Problem requirements: Reproduce the records below exactly, but only between the lines holding "(168, 223) = (417, 544): blue" and "(491, 168) = (125, 194): blue", inclusive.

Available data:
....................

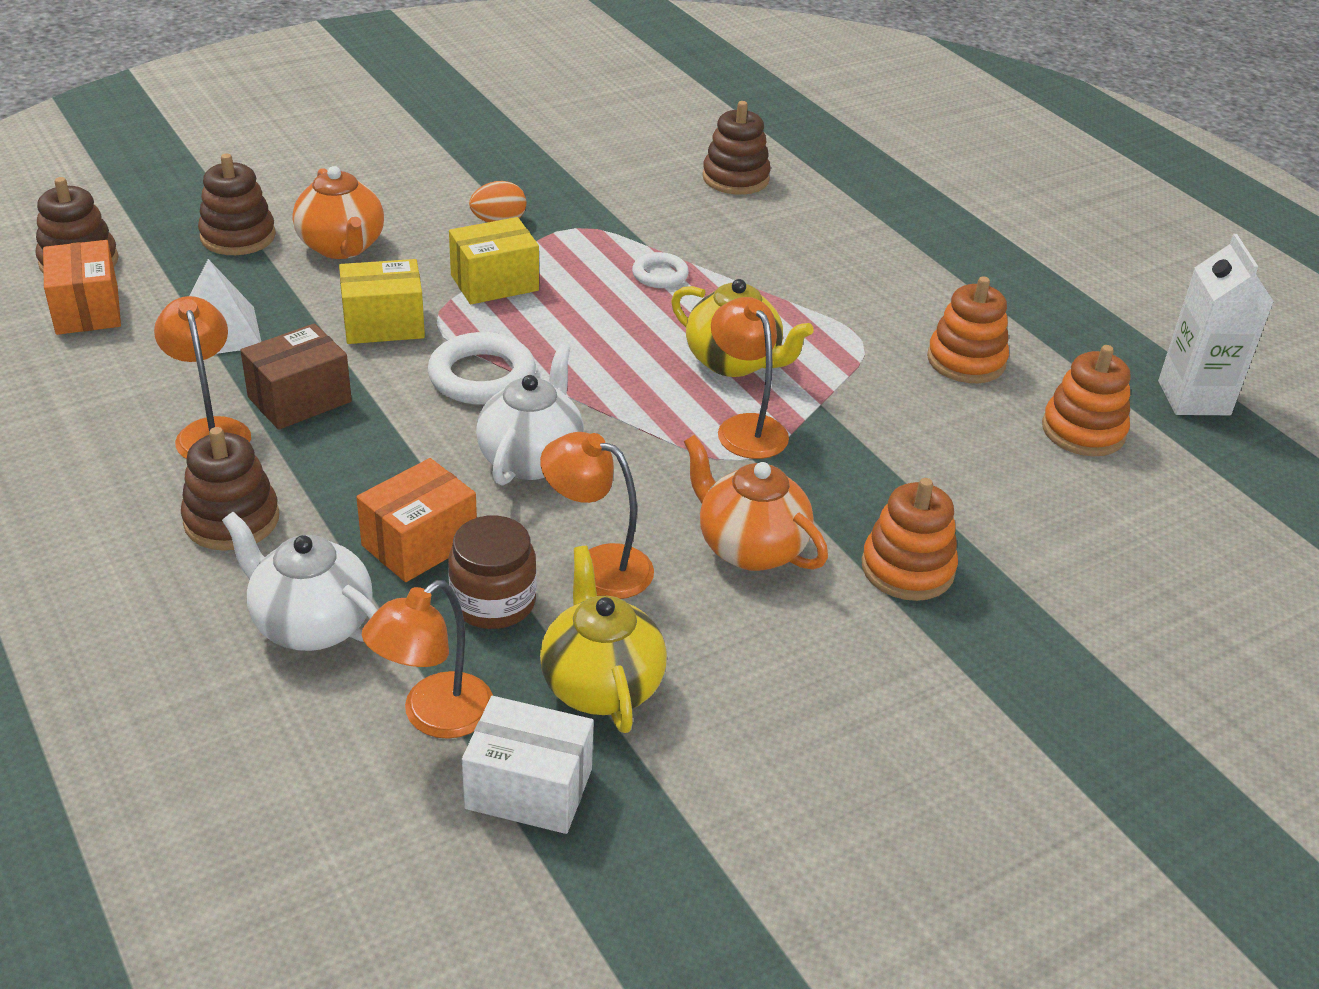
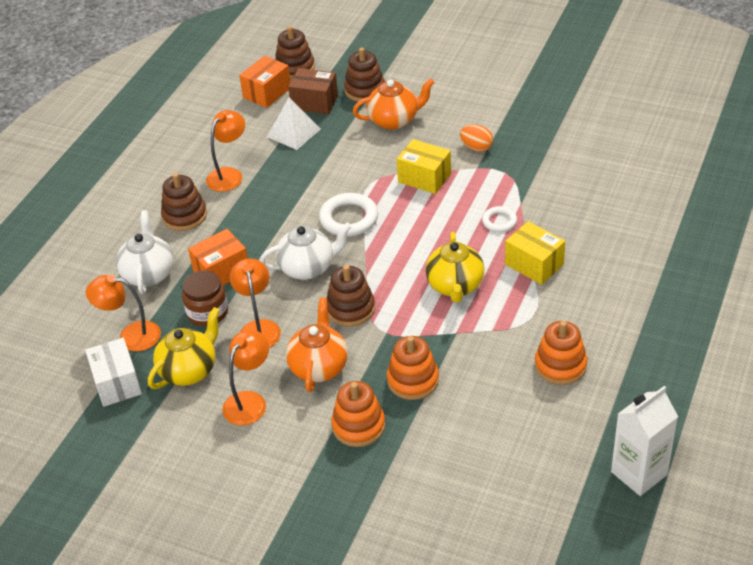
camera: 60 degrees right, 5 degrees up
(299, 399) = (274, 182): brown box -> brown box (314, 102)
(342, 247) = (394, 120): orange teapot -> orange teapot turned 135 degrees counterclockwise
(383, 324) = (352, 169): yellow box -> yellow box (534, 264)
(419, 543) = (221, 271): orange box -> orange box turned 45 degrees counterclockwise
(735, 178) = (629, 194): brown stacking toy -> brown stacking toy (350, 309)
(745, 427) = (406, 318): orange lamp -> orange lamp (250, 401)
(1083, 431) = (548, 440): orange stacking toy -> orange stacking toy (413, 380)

....................

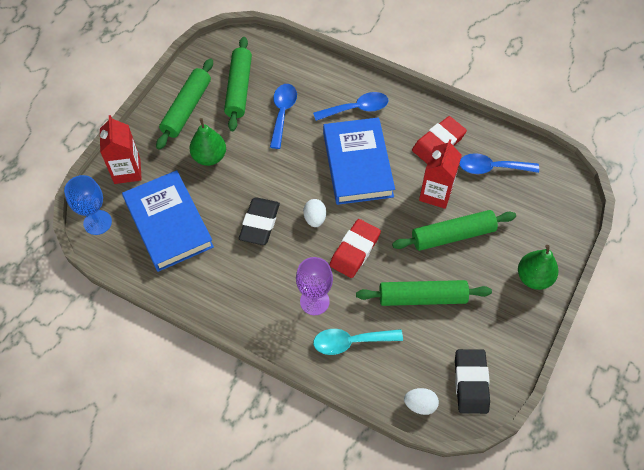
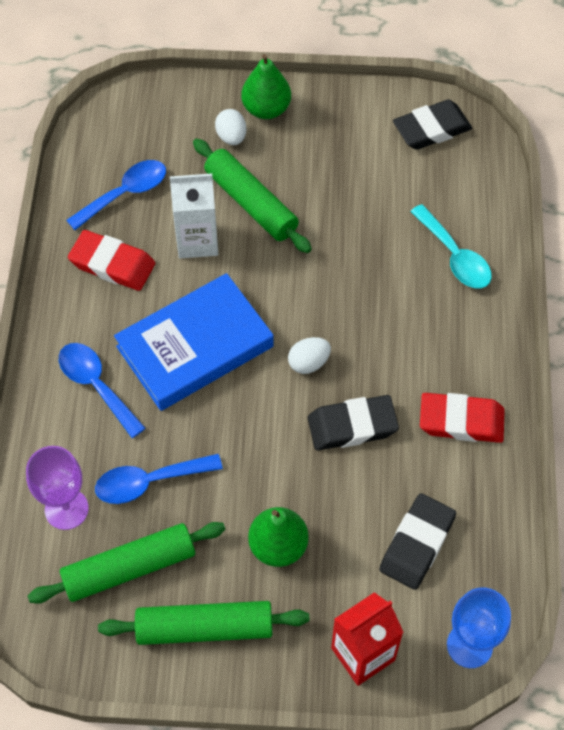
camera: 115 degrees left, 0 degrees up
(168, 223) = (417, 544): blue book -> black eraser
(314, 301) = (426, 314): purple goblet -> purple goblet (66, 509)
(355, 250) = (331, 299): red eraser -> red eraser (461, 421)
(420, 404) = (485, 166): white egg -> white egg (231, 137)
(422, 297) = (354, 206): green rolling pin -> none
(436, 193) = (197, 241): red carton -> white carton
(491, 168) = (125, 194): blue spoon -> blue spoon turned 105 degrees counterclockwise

....................

Exercise output:
(168, 223) = (417, 544): blue book -> black eraser
(314, 301) = (426, 314): purple goblet -> purple goblet (66, 509)
(355, 250) = (331, 299): red eraser -> red eraser (461, 421)
(420, 404) = (485, 166): white egg -> white egg (231, 137)
(422, 297) = (354, 206): green rolling pin -> none
(436, 193) = (197, 241): red carton -> white carton
(491, 168) = (125, 194): blue spoon -> blue spoon turned 105 degrees counterclockwise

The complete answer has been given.